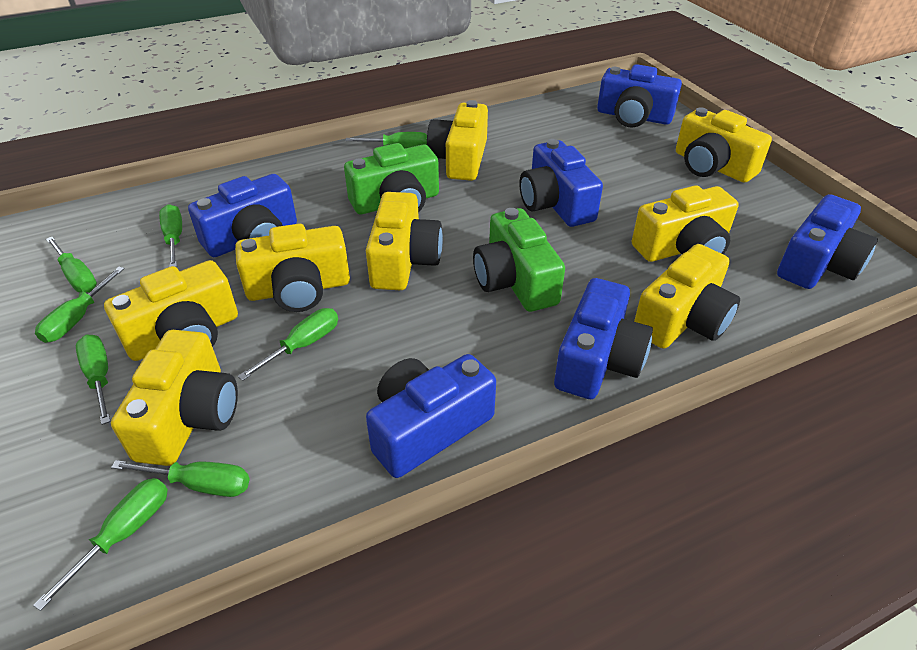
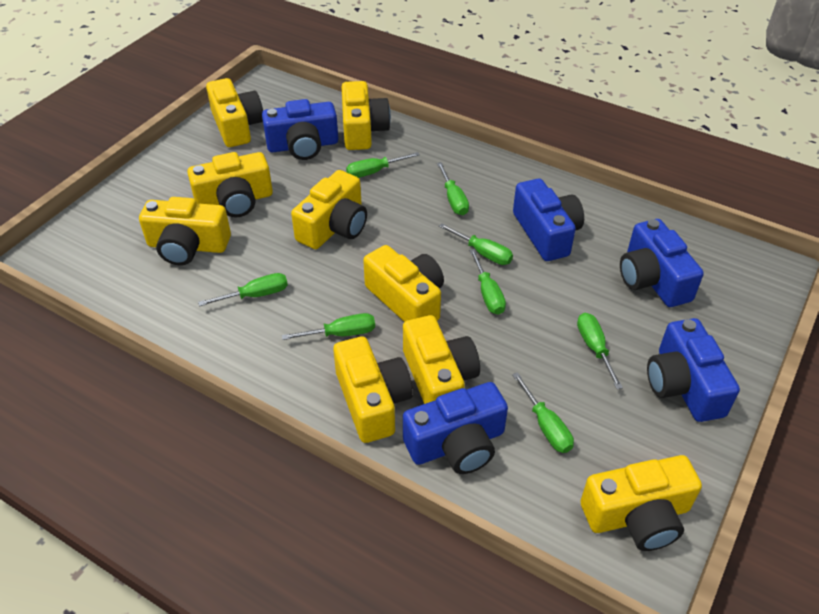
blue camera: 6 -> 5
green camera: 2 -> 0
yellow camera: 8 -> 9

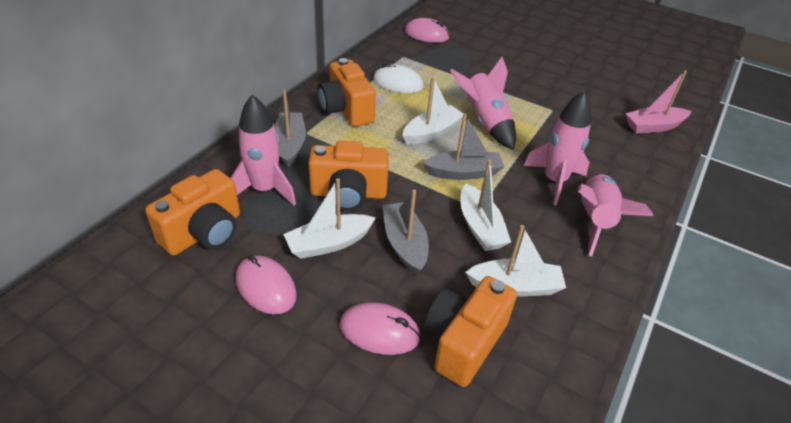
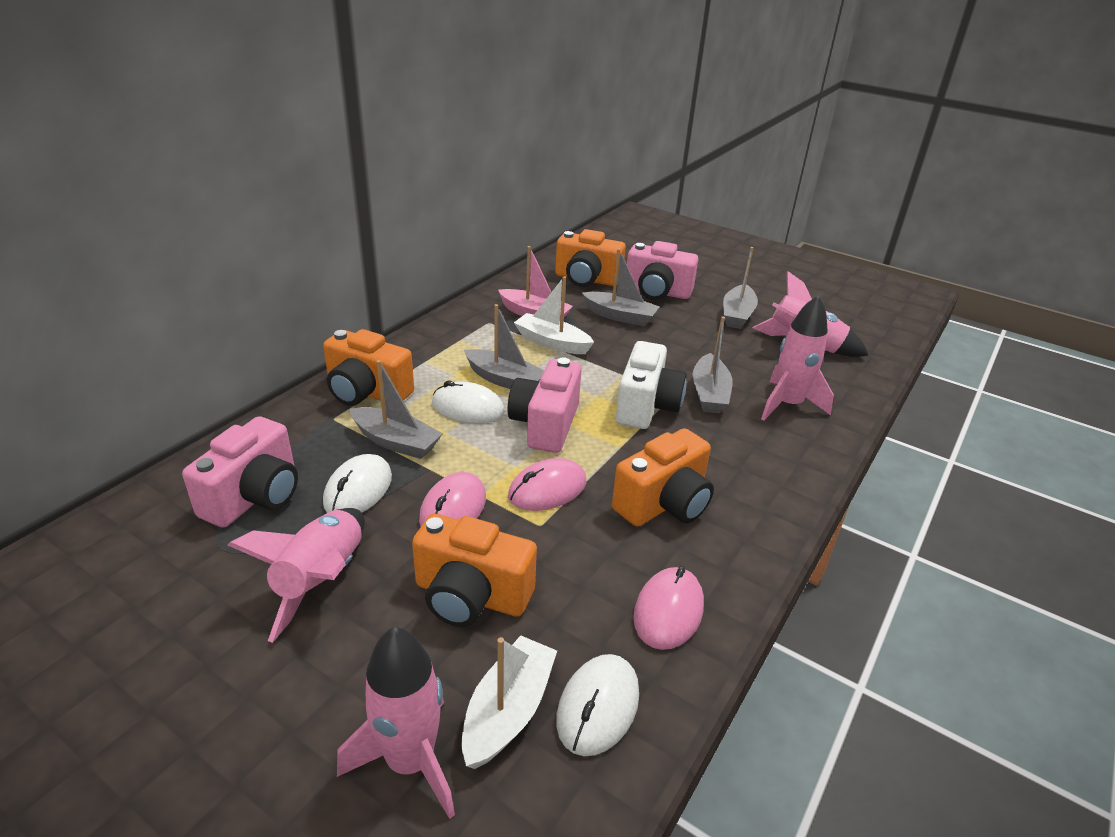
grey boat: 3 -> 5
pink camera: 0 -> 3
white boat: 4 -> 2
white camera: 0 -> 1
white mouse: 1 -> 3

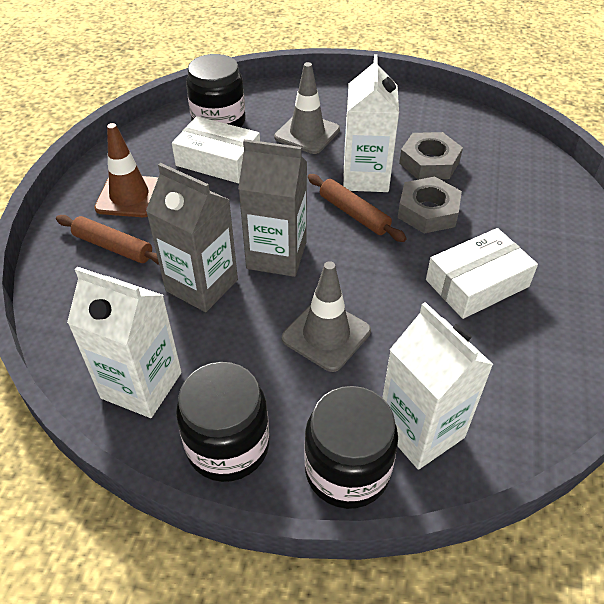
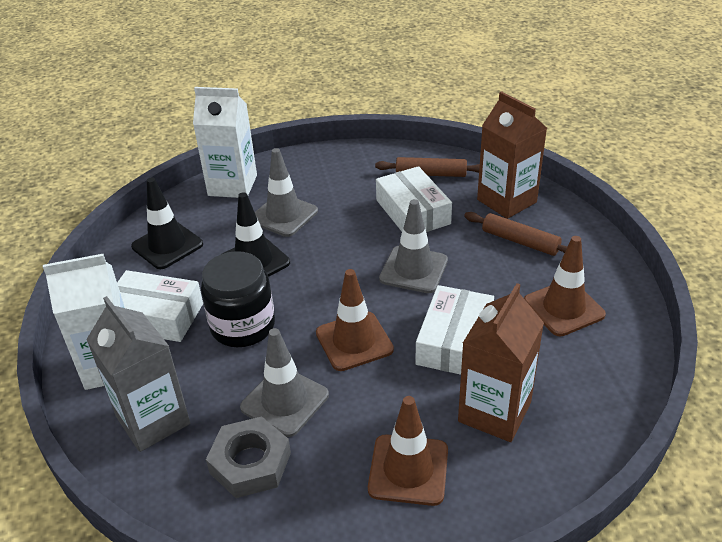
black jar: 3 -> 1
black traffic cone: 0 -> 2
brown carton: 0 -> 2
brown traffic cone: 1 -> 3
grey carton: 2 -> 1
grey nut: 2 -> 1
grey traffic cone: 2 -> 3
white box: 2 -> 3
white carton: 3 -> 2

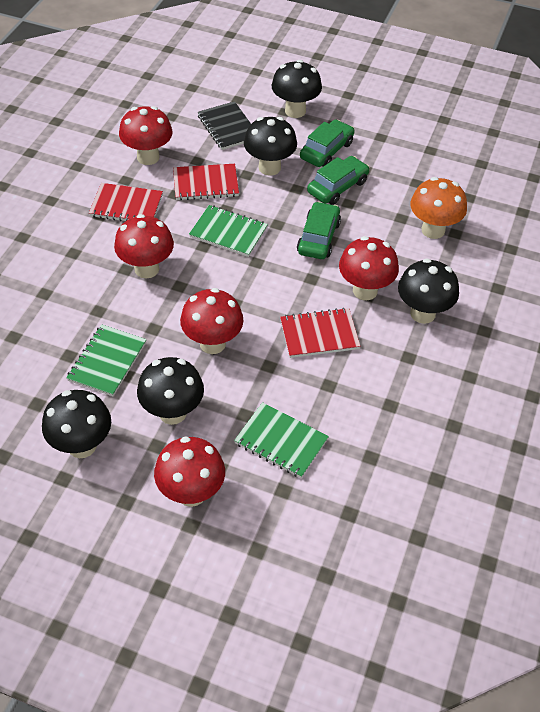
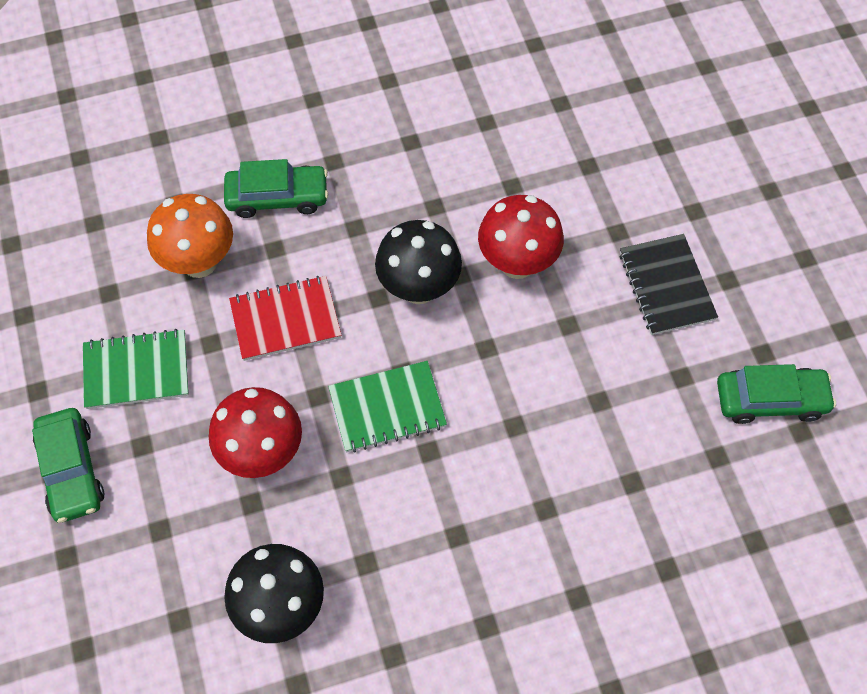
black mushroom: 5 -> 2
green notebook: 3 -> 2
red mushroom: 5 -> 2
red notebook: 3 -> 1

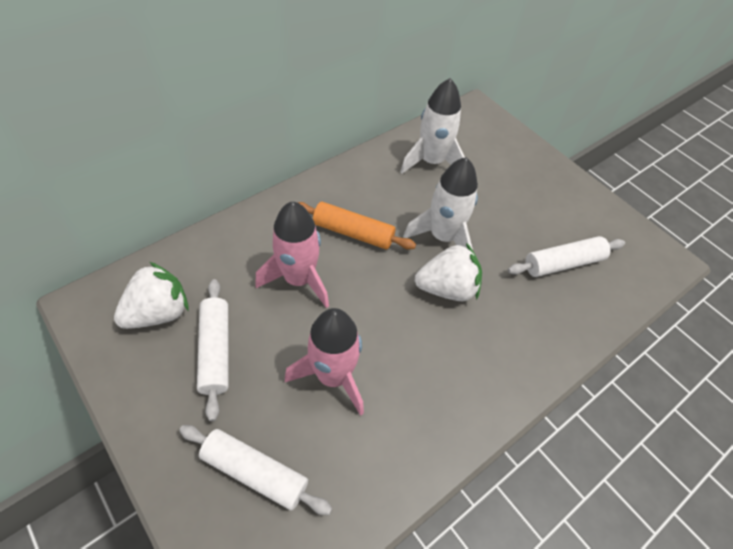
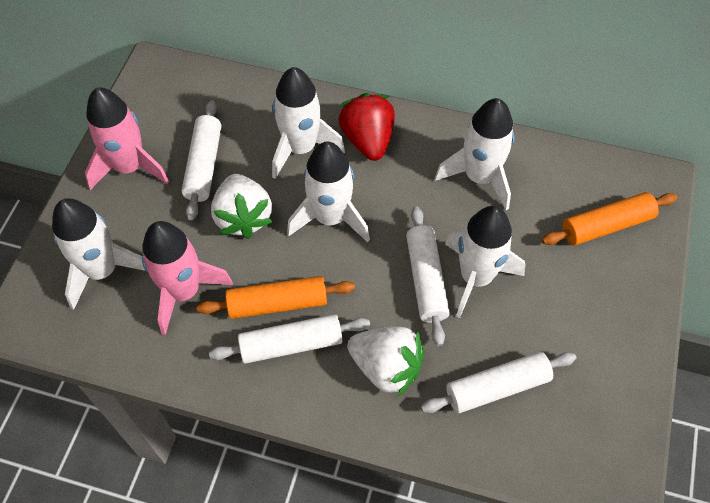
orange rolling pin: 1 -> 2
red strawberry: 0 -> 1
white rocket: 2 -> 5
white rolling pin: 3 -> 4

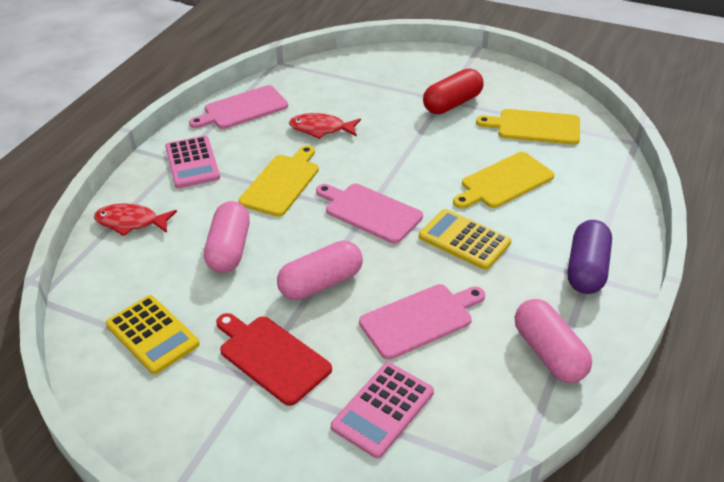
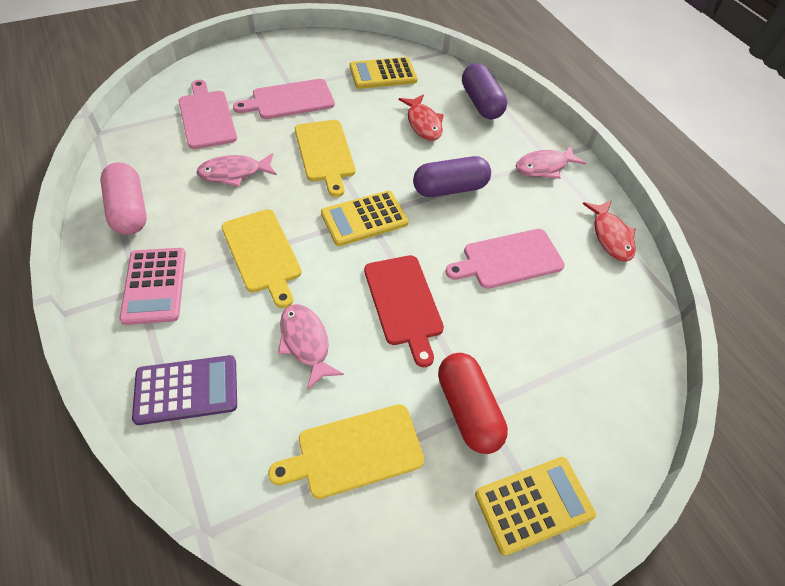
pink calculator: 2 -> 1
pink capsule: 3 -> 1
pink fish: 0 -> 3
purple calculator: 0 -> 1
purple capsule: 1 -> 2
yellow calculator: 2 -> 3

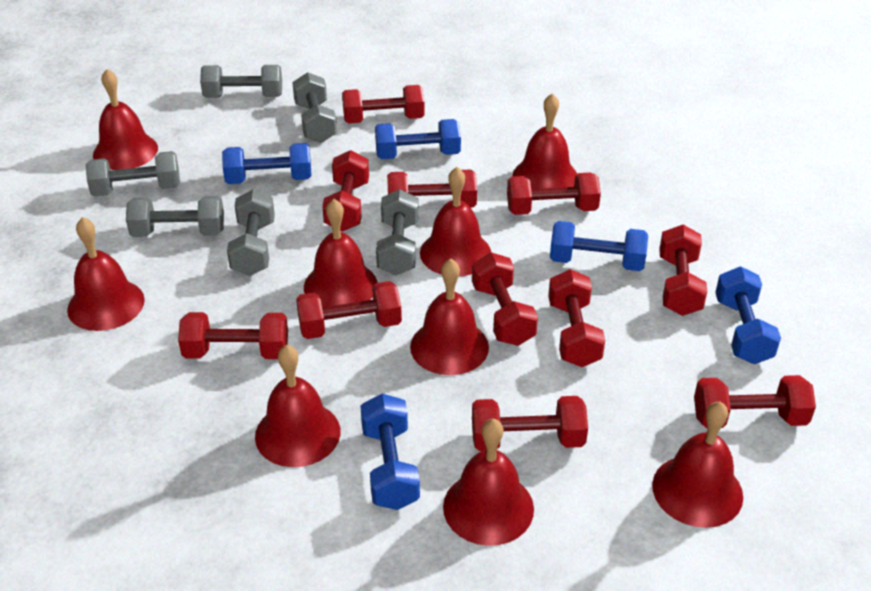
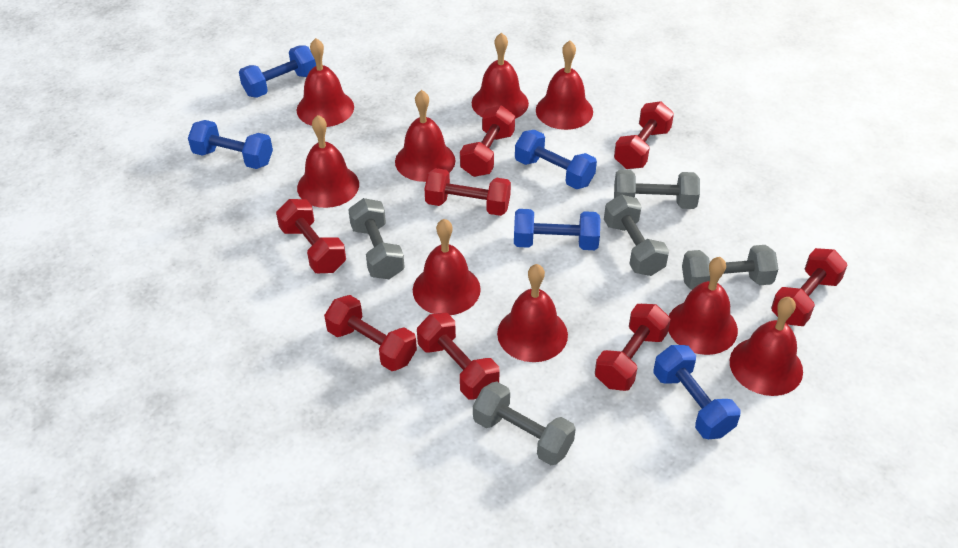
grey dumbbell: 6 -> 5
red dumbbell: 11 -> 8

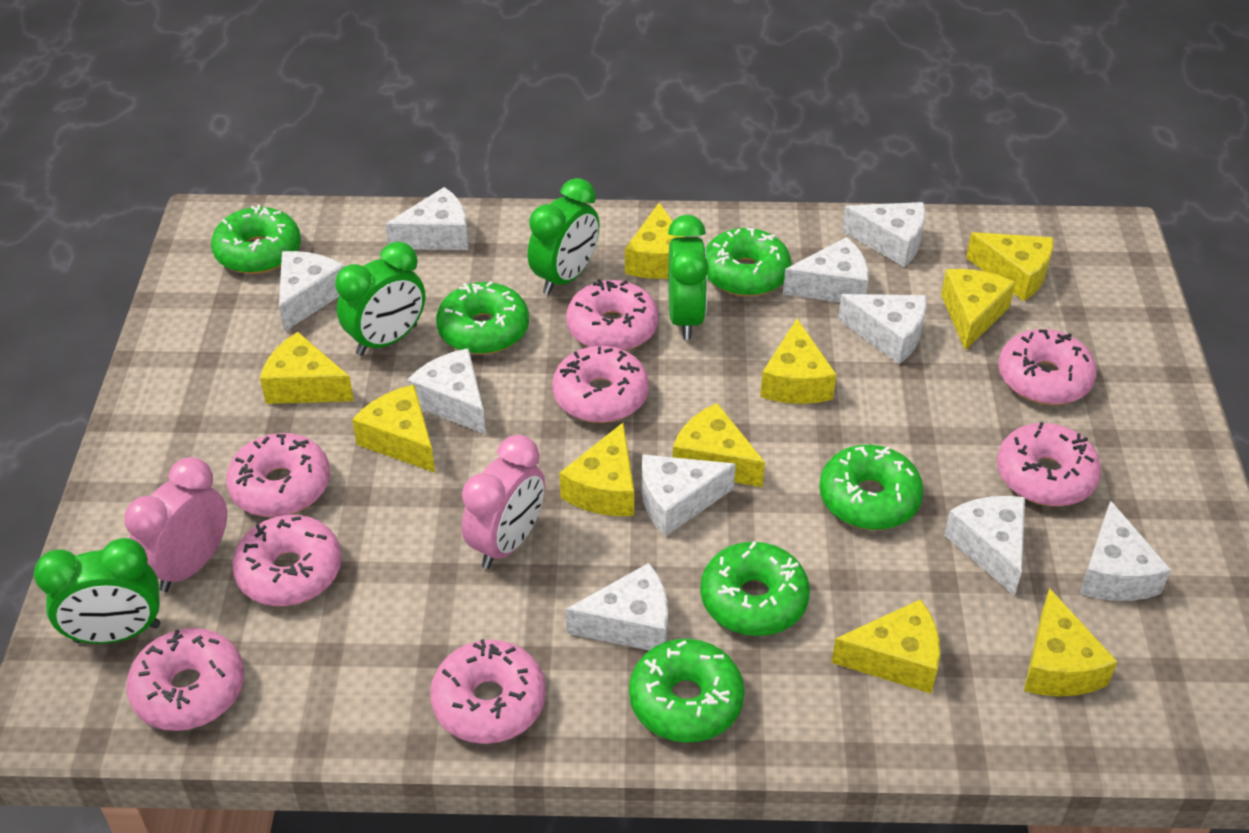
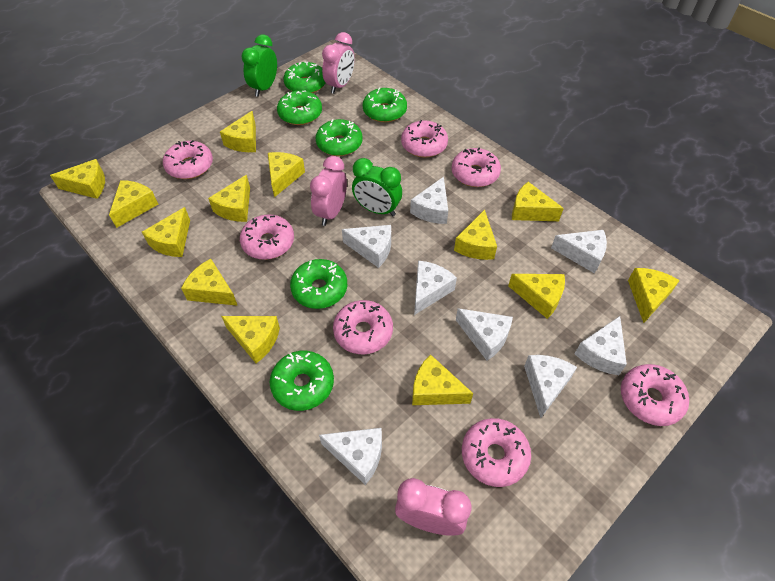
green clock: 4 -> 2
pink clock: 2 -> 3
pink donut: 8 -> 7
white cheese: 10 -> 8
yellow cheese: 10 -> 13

_ _ _ _

## EXERCISE INSTRUCTIONS
Images are to be excluded, and each record above written out word for word.

## COMPLETED TASK
blue camera: 6 -> 5
green camera: 2 -> 0
yellow camera: 8 -> 9

grey boat: 3 -> 5
pink camera: 0 -> 3
white boat: 4 -> 2
white camera: 0 -> 1
white mouse: 1 -> 3

black jar: 3 -> 1
black traffic cone: 0 -> 2
brown carton: 0 -> 2
brown traffic cone: 1 -> 3
grey carton: 2 -> 1
grey nut: 2 -> 1
grey traffic cone: 2 -> 3
white box: 2 -> 3
white carton: 3 -> 2

black mushroom: 5 -> 2
green notebook: 3 -> 2
red mushroom: 5 -> 2
red notebook: 3 -> 1

orange rolling pin: 1 -> 2
red strawberry: 0 -> 1
white rocket: 2 -> 5
white rolling pin: 3 -> 4

pink calculator: 2 -> 1
pink capsule: 3 -> 1
pink fish: 0 -> 3
purple calculator: 0 -> 1
purple capsule: 1 -> 2
yellow calculator: 2 -> 3

grey dumbbell: 6 -> 5
red dumbbell: 11 -> 8

green clock: 4 -> 2
pink clock: 2 -> 3
pink donut: 8 -> 7
white cheese: 10 -> 8
yellow cheese: 10 -> 13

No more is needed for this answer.